### [The data]

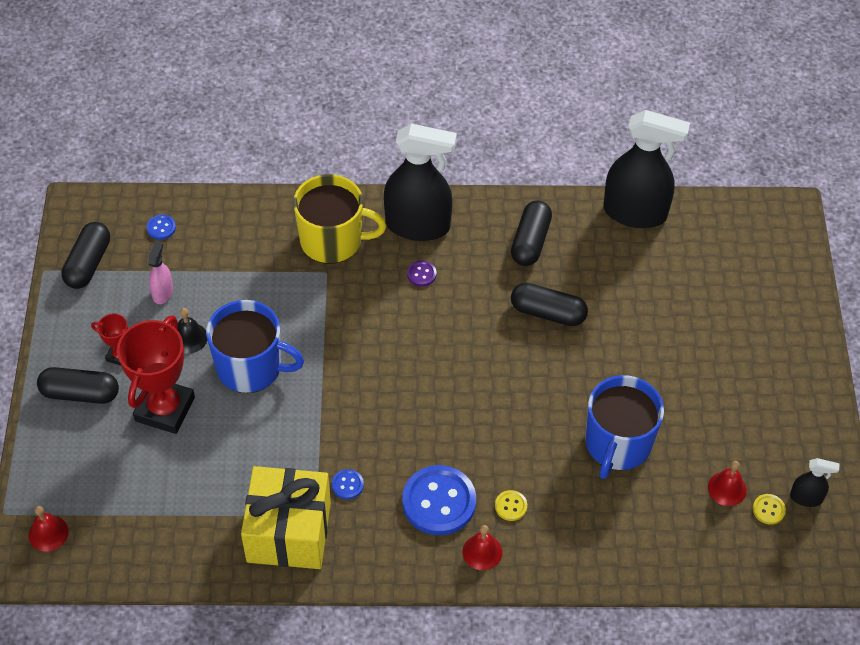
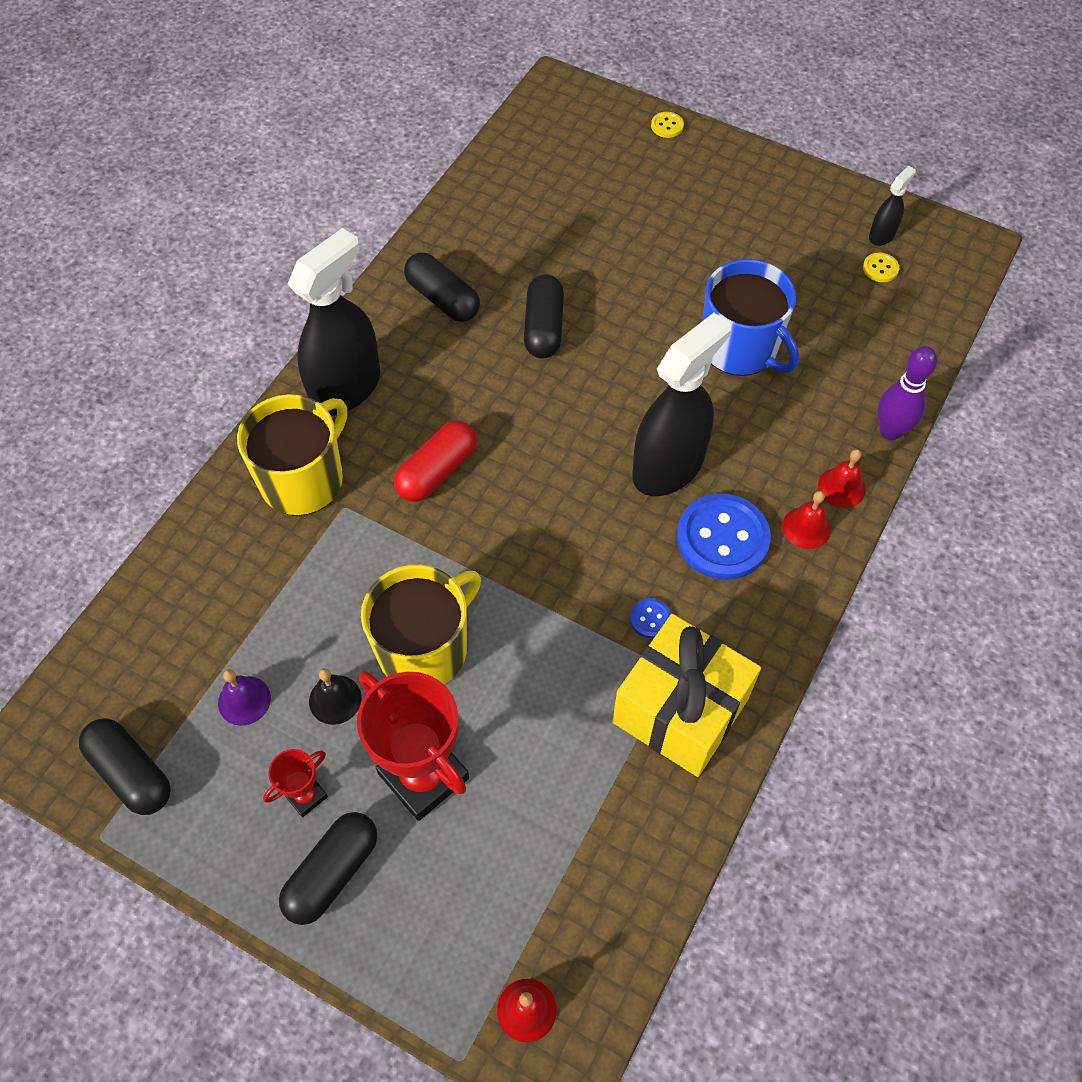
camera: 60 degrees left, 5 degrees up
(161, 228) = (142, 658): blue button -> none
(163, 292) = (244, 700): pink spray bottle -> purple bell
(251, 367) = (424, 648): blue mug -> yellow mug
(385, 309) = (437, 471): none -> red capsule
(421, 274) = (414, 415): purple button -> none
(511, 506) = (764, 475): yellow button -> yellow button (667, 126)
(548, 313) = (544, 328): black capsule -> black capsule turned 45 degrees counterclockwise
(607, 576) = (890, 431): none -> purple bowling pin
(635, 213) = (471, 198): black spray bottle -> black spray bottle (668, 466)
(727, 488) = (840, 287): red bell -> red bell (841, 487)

### [Prompt]
Which lines in the records above include the word "bell"? Copy them out.

### [Your solution]
(163, 292) = (244, 700): pink spray bottle -> purple bell
(727, 488) = (840, 287): red bell -> red bell (841, 487)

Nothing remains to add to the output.